§ **Problem to work on**:
Scan the listing and copy each line where the word "none" is present.

§ **Dataset excerpts**:
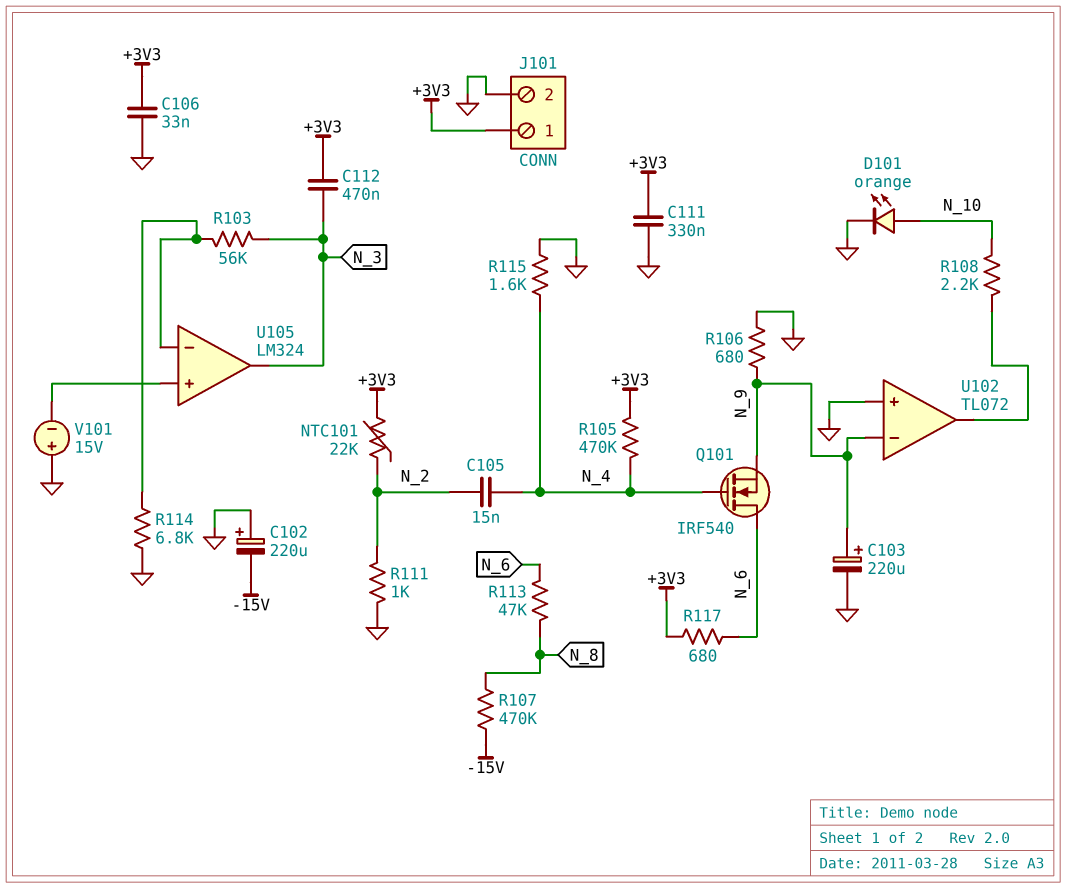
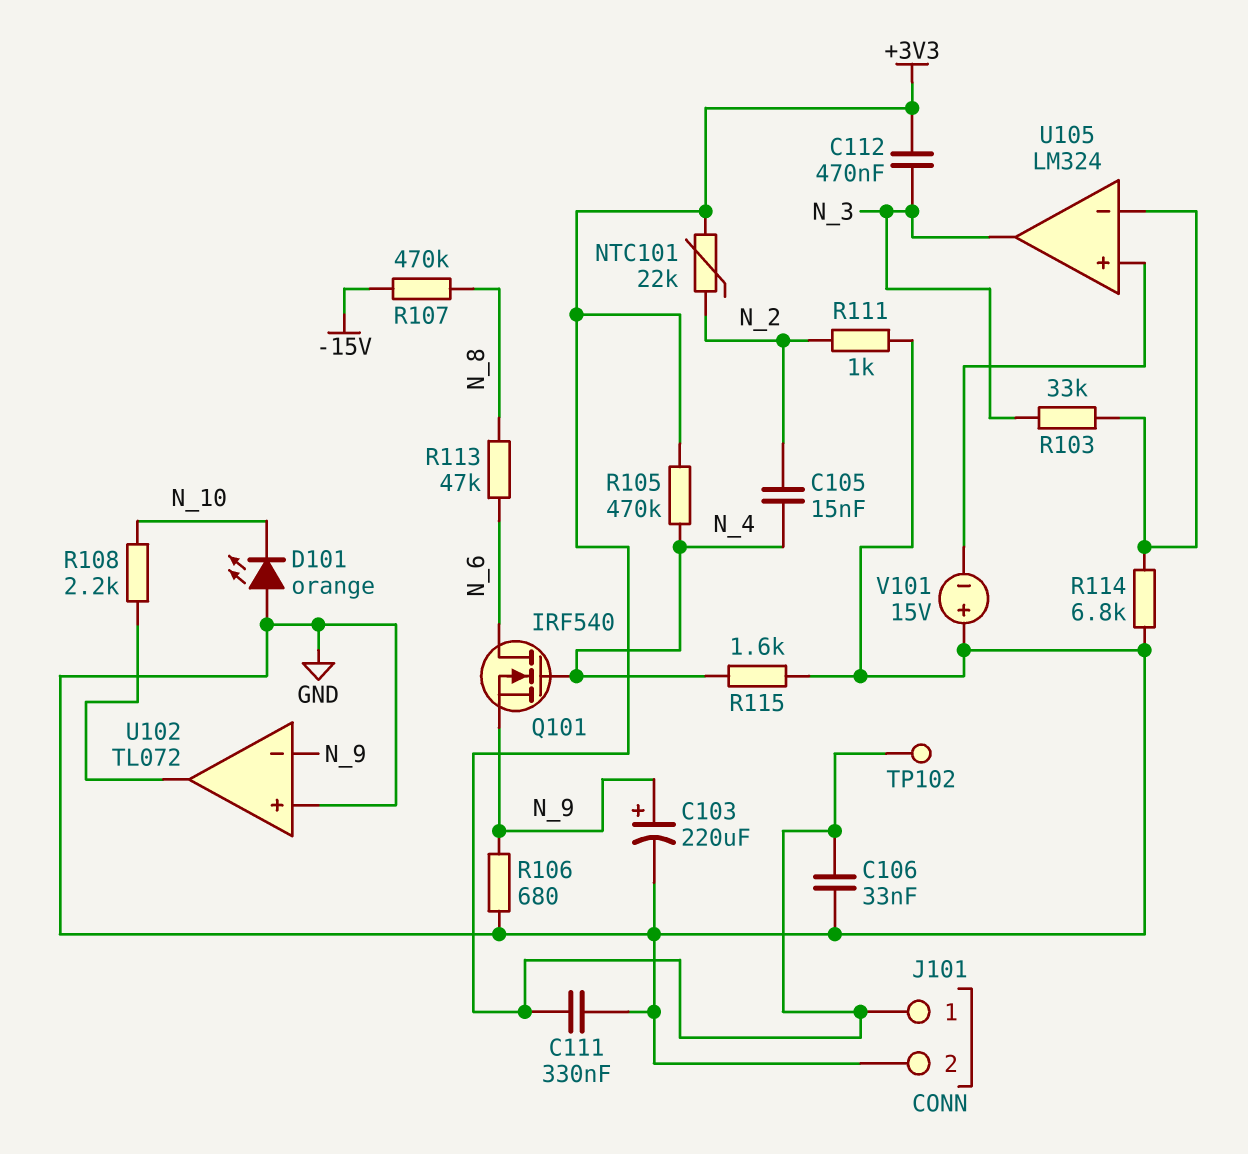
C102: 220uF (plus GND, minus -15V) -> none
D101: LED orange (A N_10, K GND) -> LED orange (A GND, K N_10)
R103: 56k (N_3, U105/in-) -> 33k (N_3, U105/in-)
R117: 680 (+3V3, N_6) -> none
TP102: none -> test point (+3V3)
--
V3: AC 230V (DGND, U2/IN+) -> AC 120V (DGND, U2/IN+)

§ **Result for this exercise**:
C102: 220uF (plus GND, minus -15V) -> none
R117: 680 (+3V3, N_6) -> none
TP102: none -> test point (+3V3)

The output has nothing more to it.